What the task requires: Without changing anything, copy out each entry.

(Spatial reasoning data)
..............................

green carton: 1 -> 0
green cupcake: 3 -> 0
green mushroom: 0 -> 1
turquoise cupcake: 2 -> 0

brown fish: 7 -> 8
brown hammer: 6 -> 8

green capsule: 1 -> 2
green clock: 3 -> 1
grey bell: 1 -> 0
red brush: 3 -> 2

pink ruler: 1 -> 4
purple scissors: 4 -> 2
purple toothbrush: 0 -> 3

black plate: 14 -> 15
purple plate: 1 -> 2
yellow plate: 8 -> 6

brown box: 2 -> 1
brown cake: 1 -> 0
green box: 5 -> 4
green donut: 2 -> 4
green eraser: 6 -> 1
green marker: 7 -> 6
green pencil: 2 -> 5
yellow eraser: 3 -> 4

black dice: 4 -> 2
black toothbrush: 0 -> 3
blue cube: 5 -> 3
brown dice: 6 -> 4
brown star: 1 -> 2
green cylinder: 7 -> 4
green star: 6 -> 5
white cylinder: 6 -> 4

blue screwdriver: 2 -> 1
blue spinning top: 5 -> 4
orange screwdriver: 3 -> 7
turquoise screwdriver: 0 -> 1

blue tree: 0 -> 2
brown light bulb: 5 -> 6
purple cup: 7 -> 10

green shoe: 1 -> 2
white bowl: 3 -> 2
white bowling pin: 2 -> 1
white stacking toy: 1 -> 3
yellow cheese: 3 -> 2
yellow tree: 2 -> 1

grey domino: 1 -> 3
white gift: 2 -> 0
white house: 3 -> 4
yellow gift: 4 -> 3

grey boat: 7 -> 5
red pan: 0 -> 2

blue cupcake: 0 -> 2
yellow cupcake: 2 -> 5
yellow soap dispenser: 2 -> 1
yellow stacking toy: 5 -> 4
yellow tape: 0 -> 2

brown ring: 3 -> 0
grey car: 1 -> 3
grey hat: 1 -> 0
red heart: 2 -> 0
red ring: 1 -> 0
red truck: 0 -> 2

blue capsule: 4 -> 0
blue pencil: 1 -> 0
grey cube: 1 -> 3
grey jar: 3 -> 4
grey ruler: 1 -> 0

..............................

Solution to this problem:
green carton: 1 -> 0
green cupcake: 3 -> 0
green mushroom: 0 -> 1
turquoise cupcake: 2 -> 0

brown fish: 7 -> 8
brown hammer: 6 -> 8

green capsule: 1 -> 2
green clock: 3 -> 1
grey bell: 1 -> 0
red brush: 3 -> 2

pink ruler: 1 -> 4
purple scissors: 4 -> 2
purple toothbrush: 0 -> 3

black plate: 14 -> 15
purple plate: 1 -> 2
yellow plate: 8 -> 6

brown box: 2 -> 1
brown cake: 1 -> 0
green box: 5 -> 4
green donut: 2 -> 4
green eraser: 6 -> 1
green marker: 7 -> 6
green pencil: 2 -> 5
yellow eraser: 3 -> 4

black dice: 4 -> 2
black toothbrush: 0 -> 3
blue cube: 5 -> 3
brown dice: 6 -> 4
brown star: 1 -> 2
green cylinder: 7 -> 4
green star: 6 -> 5
white cylinder: 6 -> 4

blue screwdriver: 2 -> 1
blue spinning top: 5 -> 4
orange screwdriver: 3 -> 7
turquoise screwdriver: 0 -> 1

blue tree: 0 -> 2
brown light bulb: 5 -> 6
purple cup: 7 -> 10

green shoe: 1 -> 2
white bowl: 3 -> 2
white bowling pin: 2 -> 1
white stacking toy: 1 -> 3
yellow cheese: 3 -> 2
yellow tree: 2 -> 1

grey domino: 1 -> 3
white gift: 2 -> 0
white house: 3 -> 4
yellow gift: 4 -> 3

grey boat: 7 -> 5
red pan: 0 -> 2

blue cupcake: 0 -> 2
yellow cupcake: 2 -> 5
yellow soap dispenser: 2 -> 1
yellow stacking toy: 5 -> 4
yellow tape: 0 -> 2

brown ring: 3 -> 0
grey car: 1 -> 3
grey hat: 1 -> 0
red heart: 2 -> 0
red ring: 1 -> 0
red truck: 0 -> 2

blue capsule: 4 -> 0
blue pencil: 1 -> 0
grey cube: 1 -> 3
grey jar: 3 -> 4
grey ruler: 1 -> 0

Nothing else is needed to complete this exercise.